### EXERCISE MATERIALS
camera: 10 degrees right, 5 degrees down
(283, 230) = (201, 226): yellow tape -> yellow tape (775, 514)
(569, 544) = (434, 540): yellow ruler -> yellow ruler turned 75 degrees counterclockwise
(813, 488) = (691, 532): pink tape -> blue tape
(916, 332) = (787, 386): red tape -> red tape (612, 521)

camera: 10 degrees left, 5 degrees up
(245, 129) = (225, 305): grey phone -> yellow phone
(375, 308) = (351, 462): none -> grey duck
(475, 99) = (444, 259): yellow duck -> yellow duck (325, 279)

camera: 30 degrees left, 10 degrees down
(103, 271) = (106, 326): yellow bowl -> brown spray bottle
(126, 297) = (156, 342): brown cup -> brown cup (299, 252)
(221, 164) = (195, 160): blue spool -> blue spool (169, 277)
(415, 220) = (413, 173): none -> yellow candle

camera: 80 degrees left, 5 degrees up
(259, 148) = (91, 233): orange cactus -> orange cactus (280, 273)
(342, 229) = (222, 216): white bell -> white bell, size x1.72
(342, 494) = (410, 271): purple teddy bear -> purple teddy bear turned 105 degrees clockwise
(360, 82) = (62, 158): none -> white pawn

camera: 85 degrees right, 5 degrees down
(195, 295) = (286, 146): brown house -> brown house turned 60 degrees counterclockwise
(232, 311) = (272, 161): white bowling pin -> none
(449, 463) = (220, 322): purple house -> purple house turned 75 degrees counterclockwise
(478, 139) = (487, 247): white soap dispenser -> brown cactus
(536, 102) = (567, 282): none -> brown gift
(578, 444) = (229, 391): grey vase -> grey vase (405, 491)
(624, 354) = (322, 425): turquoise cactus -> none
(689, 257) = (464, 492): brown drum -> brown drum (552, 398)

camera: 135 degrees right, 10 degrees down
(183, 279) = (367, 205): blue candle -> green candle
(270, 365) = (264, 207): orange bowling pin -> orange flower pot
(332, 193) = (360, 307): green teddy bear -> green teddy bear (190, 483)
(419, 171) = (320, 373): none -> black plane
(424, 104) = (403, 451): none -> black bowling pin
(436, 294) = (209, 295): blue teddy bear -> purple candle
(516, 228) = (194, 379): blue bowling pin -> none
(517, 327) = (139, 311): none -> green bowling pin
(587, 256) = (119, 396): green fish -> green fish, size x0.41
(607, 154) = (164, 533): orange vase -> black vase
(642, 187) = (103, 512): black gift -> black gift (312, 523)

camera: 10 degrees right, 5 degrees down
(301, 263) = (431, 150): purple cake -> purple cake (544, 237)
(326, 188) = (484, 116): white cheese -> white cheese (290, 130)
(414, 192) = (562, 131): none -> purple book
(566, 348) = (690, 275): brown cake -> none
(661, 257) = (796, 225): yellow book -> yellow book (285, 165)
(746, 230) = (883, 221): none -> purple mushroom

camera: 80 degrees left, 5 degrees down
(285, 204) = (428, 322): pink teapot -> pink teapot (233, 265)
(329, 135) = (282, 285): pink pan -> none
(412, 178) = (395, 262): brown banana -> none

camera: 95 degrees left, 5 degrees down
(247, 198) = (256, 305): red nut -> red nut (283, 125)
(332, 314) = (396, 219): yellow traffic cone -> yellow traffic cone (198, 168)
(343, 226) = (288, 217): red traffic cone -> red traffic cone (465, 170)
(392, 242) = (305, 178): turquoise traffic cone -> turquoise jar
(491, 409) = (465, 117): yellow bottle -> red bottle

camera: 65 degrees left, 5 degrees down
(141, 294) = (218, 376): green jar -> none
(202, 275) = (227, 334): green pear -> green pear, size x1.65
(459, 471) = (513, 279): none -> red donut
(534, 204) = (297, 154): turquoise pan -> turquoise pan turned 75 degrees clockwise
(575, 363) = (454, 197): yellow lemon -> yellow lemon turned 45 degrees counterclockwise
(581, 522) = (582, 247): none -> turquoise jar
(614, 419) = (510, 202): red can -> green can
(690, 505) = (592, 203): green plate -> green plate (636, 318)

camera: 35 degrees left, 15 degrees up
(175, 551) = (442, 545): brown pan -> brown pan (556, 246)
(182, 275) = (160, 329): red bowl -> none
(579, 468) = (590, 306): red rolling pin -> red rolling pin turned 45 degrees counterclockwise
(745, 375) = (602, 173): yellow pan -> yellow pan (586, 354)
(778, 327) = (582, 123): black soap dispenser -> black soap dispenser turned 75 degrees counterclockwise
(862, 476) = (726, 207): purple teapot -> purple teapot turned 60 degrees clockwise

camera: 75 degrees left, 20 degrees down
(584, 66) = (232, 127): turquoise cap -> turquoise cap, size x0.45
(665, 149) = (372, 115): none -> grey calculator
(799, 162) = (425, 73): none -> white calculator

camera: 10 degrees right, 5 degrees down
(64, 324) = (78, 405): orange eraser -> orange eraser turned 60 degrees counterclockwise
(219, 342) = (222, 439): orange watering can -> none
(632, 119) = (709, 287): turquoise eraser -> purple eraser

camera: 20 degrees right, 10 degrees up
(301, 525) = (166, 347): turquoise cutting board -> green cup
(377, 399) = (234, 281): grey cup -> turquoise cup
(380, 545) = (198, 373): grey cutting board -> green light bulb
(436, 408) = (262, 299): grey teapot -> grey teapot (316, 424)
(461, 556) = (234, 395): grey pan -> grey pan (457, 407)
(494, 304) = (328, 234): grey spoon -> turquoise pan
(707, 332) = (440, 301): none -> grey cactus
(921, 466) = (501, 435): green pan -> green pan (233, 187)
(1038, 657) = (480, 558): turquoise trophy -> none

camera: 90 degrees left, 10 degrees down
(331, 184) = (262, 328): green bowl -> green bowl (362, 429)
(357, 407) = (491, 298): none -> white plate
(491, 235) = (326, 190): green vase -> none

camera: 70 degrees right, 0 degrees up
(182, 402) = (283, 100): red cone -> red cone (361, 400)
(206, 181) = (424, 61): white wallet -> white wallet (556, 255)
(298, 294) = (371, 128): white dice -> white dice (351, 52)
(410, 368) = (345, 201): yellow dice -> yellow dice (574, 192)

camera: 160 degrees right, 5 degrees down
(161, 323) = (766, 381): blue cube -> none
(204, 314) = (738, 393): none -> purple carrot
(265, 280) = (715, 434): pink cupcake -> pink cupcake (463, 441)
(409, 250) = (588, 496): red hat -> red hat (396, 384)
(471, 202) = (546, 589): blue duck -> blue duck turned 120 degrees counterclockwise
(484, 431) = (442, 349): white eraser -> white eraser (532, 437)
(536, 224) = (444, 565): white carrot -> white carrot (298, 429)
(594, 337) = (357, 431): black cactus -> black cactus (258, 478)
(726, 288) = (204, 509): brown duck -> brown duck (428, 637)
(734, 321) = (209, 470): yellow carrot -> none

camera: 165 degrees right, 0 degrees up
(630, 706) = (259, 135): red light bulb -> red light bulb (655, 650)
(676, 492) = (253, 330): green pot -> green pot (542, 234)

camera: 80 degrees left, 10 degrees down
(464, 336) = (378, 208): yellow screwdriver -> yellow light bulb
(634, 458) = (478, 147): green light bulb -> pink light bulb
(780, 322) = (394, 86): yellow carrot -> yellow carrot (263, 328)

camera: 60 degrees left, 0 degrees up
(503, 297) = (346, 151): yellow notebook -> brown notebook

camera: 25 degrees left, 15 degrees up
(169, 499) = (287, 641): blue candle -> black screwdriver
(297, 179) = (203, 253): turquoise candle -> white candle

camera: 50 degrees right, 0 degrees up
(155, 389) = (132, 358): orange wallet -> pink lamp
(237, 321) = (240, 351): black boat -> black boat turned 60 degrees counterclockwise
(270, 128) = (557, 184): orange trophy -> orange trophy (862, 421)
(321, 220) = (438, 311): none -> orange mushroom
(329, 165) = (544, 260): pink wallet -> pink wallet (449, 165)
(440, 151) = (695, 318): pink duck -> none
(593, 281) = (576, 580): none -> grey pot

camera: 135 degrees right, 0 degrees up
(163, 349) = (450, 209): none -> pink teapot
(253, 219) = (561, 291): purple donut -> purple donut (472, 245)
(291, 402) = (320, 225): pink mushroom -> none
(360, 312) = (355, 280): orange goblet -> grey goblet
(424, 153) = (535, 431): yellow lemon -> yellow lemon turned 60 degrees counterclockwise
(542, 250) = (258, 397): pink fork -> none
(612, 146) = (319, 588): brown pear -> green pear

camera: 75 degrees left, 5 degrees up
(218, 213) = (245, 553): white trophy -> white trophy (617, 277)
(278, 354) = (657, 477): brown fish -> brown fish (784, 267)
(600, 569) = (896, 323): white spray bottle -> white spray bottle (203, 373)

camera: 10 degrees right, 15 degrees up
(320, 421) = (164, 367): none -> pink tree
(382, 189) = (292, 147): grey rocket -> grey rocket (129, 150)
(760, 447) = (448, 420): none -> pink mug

### WHAT IS BEING ASKED
The answer must be every line of the listing that holds the word "bowling".

### ANSWER TO THIS EXERCISE
(232, 311) = (272, 161): white bowling pin -> none
(270, 365) = (264, 207): orange bowling pin -> orange flower pot
(424, 104) = (403, 451): none -> black bowling pin
(516, 228) = (194, 379): blue bowling pin -> none
(517, 327) = (139, 311): none -> green bowling pin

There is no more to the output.